## What the exercise asks
Copy every line of the following data that includes the string "arrow".

==== Supplied information

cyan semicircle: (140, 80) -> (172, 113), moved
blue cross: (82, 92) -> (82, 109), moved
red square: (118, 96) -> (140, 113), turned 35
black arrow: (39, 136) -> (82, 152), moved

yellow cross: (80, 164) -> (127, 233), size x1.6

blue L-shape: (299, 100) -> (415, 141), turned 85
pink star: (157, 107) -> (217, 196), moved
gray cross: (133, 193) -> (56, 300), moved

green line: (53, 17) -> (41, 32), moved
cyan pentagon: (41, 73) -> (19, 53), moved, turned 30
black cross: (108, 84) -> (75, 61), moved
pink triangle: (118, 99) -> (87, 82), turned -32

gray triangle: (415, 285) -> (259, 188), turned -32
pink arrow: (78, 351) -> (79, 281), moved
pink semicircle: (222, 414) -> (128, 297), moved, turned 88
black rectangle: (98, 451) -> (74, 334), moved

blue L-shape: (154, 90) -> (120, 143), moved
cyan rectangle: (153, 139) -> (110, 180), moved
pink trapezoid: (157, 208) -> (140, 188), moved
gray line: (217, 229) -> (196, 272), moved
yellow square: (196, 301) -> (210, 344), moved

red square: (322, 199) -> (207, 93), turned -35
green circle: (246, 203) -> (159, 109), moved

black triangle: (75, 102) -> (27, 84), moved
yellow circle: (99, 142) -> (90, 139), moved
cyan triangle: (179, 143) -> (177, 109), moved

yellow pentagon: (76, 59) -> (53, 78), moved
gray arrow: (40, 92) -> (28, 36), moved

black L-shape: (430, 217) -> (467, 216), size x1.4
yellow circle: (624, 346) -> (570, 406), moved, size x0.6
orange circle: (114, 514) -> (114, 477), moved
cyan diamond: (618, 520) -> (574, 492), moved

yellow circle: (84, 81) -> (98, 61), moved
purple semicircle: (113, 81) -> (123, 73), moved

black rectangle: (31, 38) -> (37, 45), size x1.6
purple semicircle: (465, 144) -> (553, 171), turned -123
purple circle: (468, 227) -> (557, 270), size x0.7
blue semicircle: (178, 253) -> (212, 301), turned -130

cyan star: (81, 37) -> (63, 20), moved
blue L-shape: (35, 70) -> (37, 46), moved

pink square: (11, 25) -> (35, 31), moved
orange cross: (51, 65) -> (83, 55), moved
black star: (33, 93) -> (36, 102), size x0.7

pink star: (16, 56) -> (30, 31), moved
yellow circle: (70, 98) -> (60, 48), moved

========

## Answer to this problem
black arrow: (39, 136) -> (82, 152), moved
pink arrow: (78, 351) -> (79, 281), moved
gray arrow: (40, 92) -> (28, 36), moved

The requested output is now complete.